**Exercise description:** Note every line in the entries that contains the string "LIGHT", and copy it.

**Input records:**
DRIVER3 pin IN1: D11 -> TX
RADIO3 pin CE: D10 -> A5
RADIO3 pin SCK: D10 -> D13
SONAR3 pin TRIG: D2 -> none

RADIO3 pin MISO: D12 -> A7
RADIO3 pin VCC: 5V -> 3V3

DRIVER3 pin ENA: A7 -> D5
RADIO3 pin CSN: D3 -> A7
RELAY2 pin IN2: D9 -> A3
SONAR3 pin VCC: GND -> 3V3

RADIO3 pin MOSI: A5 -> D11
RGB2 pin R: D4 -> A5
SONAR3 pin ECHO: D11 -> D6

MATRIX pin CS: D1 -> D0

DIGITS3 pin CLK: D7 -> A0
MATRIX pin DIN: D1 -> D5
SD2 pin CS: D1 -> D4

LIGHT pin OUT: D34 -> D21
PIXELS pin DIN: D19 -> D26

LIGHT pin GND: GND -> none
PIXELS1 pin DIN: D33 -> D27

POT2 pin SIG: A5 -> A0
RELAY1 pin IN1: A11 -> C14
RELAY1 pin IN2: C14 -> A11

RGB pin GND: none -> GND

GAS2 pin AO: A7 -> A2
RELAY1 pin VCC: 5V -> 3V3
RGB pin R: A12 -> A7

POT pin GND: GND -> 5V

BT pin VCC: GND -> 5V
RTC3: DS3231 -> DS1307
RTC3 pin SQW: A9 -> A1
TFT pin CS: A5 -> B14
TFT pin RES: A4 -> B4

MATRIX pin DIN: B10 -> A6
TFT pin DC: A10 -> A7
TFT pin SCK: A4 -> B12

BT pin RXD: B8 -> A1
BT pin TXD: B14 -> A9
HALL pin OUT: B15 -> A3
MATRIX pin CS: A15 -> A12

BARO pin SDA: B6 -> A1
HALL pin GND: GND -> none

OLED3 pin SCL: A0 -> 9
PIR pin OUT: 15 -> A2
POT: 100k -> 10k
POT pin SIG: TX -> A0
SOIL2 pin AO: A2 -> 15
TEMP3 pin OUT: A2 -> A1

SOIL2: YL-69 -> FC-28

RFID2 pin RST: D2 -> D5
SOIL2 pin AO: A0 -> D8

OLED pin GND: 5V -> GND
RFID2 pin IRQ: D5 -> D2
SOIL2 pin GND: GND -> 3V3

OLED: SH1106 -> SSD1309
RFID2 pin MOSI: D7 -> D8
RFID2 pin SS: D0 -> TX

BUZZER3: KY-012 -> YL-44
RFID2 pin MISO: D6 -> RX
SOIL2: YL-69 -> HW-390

**Your solution:**
LIGHT pin OUT: D34 -> D21
LIGHT pin GND: GND -> none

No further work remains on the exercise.